Records drawn from a dataset
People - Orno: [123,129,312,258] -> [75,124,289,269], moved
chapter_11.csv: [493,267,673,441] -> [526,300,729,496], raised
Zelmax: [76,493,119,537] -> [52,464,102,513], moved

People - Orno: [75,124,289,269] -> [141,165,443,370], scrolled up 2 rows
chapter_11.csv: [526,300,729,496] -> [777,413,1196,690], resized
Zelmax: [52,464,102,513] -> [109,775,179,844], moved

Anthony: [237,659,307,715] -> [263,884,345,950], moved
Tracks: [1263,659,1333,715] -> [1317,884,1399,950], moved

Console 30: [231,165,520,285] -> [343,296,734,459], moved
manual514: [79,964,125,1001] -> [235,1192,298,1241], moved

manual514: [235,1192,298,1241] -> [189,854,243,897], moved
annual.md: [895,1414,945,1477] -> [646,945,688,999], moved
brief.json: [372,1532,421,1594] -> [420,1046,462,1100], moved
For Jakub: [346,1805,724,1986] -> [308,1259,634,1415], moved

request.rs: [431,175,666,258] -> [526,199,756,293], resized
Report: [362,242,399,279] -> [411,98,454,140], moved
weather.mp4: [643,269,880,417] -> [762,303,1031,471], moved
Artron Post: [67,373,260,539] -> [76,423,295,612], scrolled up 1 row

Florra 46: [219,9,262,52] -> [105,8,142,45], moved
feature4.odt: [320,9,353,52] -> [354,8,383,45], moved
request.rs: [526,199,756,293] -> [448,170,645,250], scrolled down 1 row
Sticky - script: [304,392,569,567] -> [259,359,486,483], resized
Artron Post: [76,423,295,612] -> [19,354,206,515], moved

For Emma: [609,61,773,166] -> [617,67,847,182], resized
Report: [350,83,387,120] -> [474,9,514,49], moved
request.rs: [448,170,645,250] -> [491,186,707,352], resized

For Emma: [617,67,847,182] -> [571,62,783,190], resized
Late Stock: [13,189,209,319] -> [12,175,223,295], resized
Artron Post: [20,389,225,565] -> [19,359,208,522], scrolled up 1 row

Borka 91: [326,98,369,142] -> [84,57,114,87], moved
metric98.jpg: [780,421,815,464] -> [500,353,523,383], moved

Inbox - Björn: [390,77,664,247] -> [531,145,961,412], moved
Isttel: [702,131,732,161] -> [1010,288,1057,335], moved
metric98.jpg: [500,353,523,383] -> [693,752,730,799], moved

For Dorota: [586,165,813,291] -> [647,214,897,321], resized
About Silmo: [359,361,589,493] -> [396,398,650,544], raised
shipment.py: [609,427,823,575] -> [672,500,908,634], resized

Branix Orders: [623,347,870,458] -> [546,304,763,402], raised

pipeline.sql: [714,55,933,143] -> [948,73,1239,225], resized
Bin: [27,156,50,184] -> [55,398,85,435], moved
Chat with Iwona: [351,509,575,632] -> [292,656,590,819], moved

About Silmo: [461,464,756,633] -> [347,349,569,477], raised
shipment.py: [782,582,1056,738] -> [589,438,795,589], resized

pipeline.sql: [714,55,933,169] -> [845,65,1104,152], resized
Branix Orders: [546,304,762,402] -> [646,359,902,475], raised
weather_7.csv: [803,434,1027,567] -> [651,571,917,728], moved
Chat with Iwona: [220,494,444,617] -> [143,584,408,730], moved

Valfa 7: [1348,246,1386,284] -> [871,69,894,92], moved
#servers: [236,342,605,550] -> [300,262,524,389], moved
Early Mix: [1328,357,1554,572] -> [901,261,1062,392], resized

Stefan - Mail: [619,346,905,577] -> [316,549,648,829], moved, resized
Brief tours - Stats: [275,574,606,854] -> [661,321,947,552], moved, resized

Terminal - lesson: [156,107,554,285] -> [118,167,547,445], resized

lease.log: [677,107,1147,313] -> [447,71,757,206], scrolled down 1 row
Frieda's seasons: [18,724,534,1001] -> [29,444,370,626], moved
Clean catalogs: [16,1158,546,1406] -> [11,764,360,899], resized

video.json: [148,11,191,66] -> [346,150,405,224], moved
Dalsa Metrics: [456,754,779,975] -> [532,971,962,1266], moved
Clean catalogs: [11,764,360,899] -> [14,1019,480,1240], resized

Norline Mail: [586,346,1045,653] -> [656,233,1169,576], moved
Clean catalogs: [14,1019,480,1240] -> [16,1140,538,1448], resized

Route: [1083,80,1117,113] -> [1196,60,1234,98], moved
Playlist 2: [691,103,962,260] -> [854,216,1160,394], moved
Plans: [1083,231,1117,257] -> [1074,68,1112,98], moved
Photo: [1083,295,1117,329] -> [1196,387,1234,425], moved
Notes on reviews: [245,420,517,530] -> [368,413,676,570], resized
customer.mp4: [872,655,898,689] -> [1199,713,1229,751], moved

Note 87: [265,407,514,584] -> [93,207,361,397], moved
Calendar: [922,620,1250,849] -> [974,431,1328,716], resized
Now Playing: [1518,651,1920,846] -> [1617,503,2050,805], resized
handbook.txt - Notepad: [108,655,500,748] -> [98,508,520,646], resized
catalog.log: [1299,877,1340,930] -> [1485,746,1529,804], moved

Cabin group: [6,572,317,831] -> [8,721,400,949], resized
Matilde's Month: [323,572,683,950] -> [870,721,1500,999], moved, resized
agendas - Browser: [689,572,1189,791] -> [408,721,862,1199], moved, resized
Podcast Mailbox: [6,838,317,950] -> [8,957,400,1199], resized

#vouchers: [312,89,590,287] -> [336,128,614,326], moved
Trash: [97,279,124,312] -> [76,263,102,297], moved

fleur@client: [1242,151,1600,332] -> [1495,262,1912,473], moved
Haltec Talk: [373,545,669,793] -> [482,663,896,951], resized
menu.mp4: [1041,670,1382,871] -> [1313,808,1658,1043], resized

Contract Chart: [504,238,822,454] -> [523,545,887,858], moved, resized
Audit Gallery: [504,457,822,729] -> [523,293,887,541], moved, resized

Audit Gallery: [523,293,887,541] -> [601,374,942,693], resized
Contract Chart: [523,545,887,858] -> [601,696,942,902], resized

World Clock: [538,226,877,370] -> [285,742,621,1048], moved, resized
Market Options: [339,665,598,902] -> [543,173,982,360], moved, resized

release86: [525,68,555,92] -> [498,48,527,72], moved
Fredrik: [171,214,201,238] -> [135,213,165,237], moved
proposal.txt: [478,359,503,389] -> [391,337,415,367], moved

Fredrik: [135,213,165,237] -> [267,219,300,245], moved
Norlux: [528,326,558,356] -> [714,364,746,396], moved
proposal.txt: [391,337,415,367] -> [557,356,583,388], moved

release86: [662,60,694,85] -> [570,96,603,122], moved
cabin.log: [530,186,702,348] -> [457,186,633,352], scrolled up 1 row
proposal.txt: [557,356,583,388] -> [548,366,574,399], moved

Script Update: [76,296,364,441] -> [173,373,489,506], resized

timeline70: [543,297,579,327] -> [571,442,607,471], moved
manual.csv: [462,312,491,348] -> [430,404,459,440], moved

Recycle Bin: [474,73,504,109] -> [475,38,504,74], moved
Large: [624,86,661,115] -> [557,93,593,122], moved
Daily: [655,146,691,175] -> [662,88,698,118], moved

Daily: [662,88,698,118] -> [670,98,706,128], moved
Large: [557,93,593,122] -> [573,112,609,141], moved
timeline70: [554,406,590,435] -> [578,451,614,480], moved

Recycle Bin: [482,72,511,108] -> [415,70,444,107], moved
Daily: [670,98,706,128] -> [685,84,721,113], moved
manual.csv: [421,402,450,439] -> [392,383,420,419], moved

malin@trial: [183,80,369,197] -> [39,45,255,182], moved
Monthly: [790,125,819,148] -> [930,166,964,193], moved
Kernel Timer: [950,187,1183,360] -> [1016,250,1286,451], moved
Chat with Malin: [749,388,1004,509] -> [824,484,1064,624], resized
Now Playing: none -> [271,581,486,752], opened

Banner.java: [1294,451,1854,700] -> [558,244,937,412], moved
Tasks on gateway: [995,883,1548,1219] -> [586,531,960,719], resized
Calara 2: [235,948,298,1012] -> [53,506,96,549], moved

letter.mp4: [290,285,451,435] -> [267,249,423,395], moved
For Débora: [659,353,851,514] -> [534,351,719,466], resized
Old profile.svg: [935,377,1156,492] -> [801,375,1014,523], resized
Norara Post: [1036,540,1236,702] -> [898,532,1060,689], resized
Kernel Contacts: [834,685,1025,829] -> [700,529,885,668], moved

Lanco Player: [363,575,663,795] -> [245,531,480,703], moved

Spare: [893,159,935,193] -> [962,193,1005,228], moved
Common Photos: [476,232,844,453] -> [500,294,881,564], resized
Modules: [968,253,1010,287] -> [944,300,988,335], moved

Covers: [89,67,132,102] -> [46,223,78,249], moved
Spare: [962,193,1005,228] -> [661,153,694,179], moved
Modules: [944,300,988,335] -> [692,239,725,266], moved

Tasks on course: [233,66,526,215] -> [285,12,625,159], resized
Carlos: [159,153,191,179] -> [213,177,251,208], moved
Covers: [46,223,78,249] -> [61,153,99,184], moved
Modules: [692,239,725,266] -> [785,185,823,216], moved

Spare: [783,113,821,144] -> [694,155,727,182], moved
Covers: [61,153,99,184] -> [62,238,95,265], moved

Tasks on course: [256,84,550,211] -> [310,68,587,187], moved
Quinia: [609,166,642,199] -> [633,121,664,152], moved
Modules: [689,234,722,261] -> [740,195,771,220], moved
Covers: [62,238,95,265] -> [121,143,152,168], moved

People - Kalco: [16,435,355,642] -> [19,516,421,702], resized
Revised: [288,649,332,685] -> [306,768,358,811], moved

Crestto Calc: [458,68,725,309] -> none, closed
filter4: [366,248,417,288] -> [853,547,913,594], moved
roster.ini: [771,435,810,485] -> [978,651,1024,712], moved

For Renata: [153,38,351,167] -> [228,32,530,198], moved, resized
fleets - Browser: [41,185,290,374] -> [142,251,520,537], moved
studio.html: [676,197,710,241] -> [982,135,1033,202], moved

### Task prompt
Scan the data above; copy every line where "pipeline" appears.

### Written response
pipeline.sql: [714,55,933,143] -> [948,73,1239,225], resized
pipeline.sql: [714,55,933,169] -> [845,65,1104,152], resized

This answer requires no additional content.